Find each of the lines below that contains the string "kern", matching case exactly, and copy those lines.

DATASET EXCERPTS:
========================================

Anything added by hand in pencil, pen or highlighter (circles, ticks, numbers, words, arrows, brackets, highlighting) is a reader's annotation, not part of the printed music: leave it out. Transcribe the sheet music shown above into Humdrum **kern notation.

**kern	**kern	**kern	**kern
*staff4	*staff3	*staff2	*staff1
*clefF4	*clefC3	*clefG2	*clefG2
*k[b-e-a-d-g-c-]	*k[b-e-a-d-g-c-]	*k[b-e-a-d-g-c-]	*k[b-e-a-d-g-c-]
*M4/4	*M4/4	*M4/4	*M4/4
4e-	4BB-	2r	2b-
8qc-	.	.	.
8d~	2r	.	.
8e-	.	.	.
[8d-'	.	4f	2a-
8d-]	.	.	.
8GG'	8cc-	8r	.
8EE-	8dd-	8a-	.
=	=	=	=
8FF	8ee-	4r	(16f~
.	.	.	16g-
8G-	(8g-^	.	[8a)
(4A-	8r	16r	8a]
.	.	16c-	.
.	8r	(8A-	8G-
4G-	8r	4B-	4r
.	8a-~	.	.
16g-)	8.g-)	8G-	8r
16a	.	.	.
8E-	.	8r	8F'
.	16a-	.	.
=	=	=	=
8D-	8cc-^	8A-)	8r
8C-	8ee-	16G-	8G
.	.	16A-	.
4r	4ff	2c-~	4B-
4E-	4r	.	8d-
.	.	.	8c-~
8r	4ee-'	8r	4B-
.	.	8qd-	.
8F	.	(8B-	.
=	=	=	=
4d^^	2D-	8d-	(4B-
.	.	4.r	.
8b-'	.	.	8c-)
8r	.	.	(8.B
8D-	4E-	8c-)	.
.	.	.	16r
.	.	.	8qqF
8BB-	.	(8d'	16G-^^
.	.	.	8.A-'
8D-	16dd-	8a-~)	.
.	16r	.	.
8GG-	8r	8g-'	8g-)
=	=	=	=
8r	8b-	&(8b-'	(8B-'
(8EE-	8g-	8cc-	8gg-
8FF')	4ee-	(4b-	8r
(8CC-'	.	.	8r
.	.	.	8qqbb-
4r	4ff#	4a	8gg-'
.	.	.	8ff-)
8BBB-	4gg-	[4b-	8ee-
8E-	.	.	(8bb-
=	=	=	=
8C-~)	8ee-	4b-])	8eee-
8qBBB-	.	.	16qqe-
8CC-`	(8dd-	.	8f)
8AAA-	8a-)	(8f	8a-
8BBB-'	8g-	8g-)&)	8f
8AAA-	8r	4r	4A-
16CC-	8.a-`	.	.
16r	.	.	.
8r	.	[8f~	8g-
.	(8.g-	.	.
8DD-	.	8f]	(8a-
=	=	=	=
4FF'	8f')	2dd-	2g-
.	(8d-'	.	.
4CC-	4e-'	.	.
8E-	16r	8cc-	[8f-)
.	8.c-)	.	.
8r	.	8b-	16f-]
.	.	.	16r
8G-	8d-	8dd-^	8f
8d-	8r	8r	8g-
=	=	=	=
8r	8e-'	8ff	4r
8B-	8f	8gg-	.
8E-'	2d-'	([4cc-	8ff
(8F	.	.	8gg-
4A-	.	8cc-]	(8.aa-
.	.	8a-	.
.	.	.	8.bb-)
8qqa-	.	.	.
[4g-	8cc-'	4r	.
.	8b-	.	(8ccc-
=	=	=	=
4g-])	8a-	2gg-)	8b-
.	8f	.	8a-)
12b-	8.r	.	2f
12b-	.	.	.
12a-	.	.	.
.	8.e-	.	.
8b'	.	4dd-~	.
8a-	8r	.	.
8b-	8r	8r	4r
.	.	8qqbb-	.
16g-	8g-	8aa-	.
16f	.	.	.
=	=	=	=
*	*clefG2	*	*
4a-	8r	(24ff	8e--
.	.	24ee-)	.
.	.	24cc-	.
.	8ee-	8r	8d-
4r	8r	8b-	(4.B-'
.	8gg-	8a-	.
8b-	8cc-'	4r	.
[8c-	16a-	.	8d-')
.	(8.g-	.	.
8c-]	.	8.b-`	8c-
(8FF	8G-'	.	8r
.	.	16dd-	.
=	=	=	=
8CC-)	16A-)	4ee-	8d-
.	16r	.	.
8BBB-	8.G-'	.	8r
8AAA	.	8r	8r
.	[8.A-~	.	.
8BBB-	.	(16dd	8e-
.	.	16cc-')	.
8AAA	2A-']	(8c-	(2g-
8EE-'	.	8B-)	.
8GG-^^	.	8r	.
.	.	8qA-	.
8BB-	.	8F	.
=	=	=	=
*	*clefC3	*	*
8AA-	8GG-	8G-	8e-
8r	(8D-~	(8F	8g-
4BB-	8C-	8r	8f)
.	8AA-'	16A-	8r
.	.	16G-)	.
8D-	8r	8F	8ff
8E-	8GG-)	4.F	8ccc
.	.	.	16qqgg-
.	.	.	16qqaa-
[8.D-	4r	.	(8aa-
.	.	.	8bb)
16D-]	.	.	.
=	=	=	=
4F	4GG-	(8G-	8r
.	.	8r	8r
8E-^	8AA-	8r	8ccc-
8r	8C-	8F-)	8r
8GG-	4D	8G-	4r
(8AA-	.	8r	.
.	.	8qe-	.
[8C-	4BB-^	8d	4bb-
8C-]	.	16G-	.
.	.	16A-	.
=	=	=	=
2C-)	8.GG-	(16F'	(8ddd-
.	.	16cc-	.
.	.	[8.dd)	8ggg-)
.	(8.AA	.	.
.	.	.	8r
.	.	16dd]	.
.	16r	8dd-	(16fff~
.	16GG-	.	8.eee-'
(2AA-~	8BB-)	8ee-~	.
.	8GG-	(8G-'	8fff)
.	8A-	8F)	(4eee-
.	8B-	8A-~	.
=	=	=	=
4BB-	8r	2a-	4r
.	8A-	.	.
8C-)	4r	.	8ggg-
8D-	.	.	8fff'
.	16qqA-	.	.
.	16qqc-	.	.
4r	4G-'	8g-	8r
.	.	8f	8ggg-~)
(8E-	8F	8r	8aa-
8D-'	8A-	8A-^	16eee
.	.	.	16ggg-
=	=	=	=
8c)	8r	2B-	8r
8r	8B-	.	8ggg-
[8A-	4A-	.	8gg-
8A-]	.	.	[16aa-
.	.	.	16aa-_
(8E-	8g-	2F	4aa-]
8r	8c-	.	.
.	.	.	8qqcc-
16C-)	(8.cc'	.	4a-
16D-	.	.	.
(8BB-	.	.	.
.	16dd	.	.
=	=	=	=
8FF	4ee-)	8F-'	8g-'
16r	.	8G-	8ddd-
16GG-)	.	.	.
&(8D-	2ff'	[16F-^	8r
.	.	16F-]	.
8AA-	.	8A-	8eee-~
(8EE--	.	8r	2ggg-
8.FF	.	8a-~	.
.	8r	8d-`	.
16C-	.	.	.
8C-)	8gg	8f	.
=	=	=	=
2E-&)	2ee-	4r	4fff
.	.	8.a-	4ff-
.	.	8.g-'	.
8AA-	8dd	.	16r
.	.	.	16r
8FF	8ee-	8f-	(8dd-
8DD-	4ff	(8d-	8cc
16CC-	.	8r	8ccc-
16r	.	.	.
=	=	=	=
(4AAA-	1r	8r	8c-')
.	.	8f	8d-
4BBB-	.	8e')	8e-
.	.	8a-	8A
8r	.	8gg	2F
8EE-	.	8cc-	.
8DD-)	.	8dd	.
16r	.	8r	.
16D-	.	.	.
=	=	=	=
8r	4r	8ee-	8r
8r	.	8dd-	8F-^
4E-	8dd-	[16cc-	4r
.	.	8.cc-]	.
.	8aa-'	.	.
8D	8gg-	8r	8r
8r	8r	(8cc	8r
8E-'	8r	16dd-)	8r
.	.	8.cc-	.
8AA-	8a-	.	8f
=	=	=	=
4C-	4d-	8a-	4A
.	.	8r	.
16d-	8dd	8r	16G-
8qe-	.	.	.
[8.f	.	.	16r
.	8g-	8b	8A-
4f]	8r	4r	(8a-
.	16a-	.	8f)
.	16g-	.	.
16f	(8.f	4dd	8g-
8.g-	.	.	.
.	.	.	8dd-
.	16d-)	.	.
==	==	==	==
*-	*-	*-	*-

========================================

RESULT OF THE TASK:
Anything added by hand in pencil, pen or highlighter (circles, ticks, numbers, words, arrows, brackets, highlighting) is a reader's annotation, not part of the printed music: leave it out. Transcribe the sheet music shown above into Humdrum **kern notation.
**kern	**kern	**kern	**kern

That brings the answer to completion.